DATA FOR THIS EXERCISE Start Marker

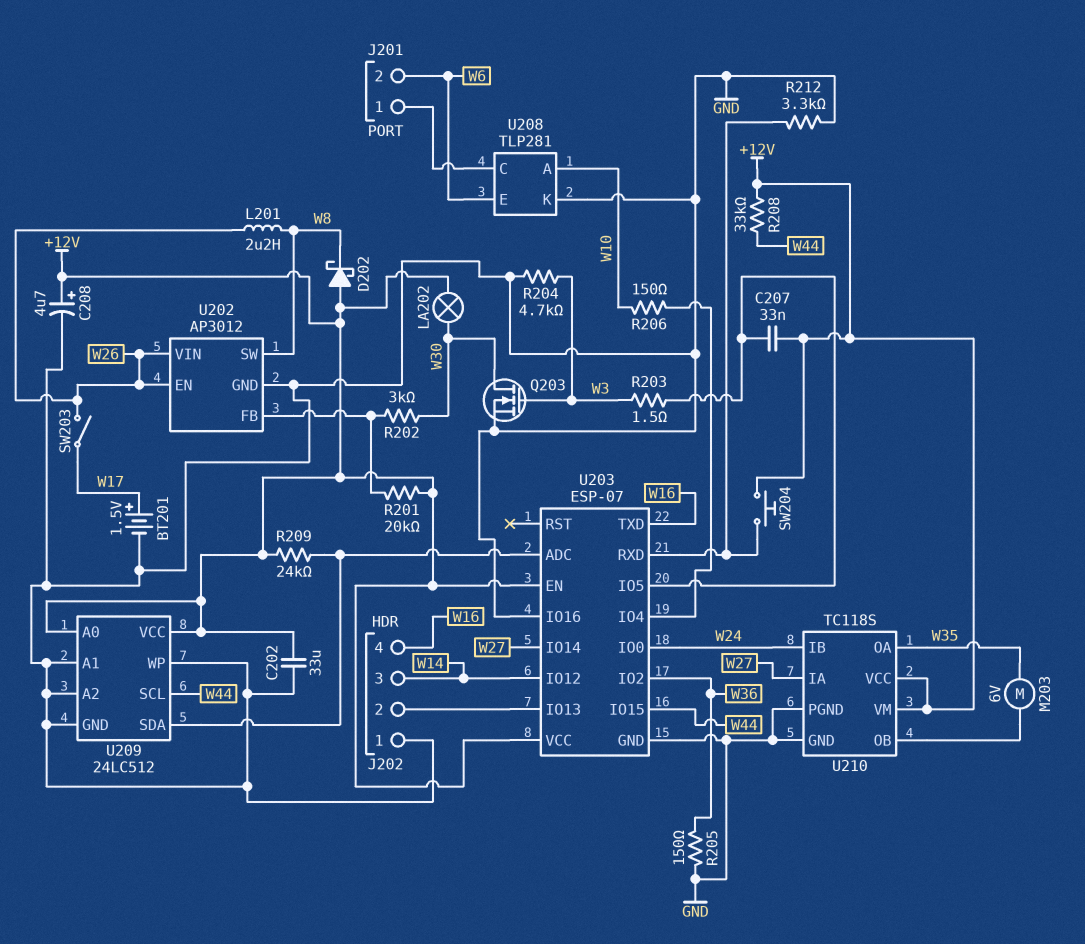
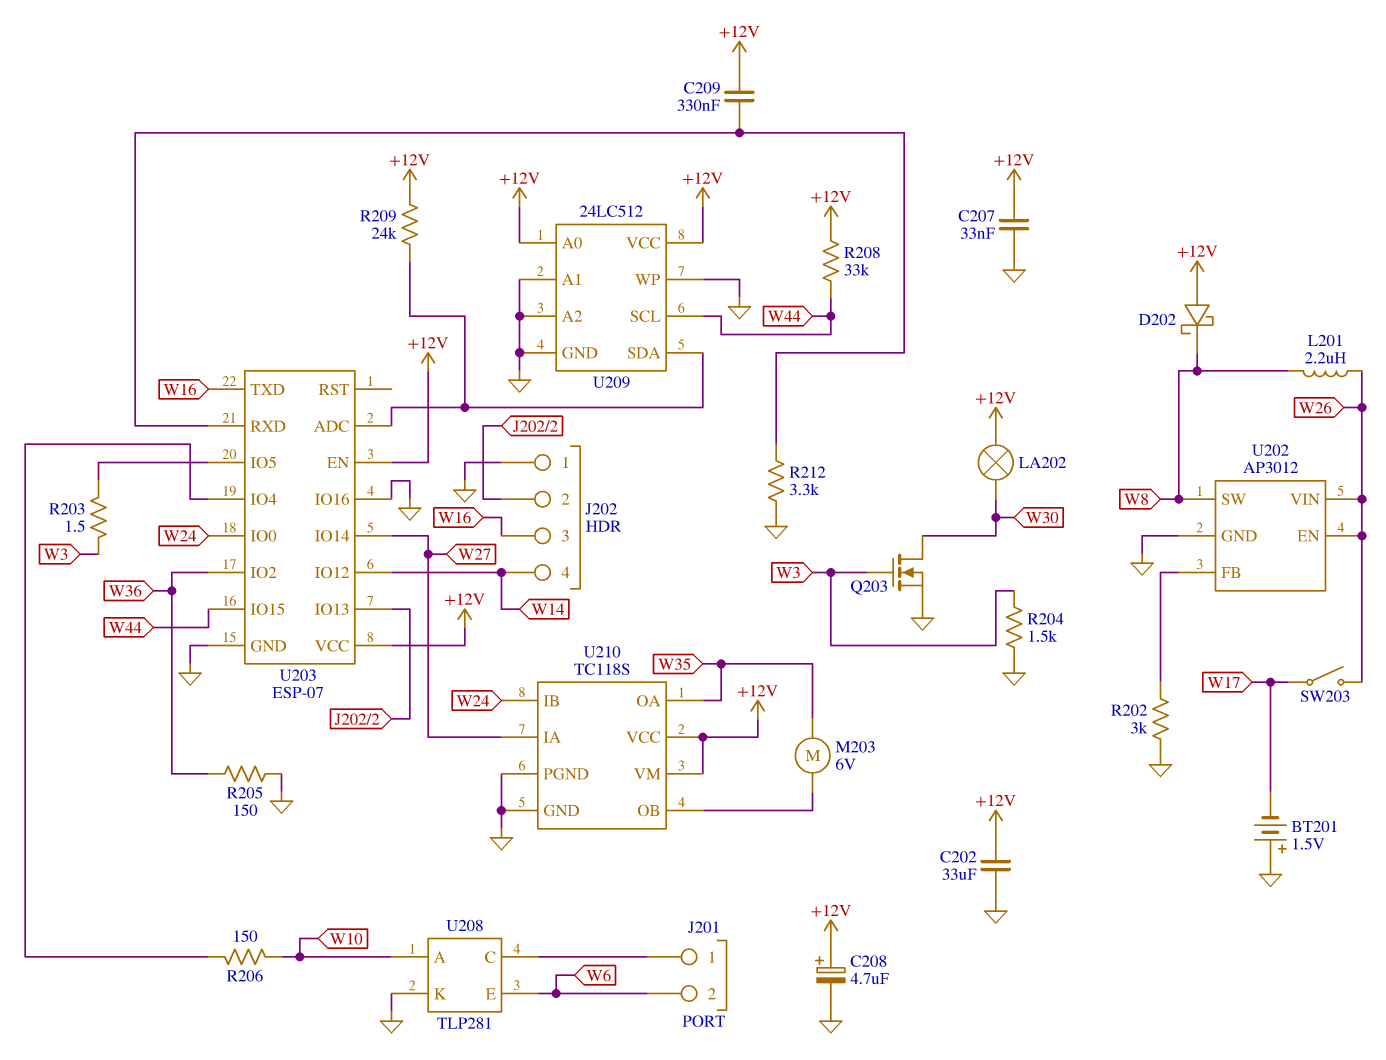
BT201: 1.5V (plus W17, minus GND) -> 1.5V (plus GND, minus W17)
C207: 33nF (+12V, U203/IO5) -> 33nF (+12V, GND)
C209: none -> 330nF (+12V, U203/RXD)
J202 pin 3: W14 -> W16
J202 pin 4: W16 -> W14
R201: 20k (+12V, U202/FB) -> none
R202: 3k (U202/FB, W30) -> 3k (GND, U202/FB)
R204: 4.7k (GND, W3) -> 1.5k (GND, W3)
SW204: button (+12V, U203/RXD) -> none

DATA FOR THIS EXERCISE End Marker

Start at the line with "J202 pin 3: W14 -> W16" and stop at the end of the records. Write those lines out exactly and add nothing.

J202 pin 3: W14 -> W16
J202 pin 4: W16 -> W14
R201: 20k (+12V, U202/FB) -> none
R202: 3k (U202/FB, W30) -> 3k (GND, U202/FB)
R204: 4.7k (GND, W3) -> 1.5k (GND, W3)
SW204: button (+12V, U203/RXD) -> none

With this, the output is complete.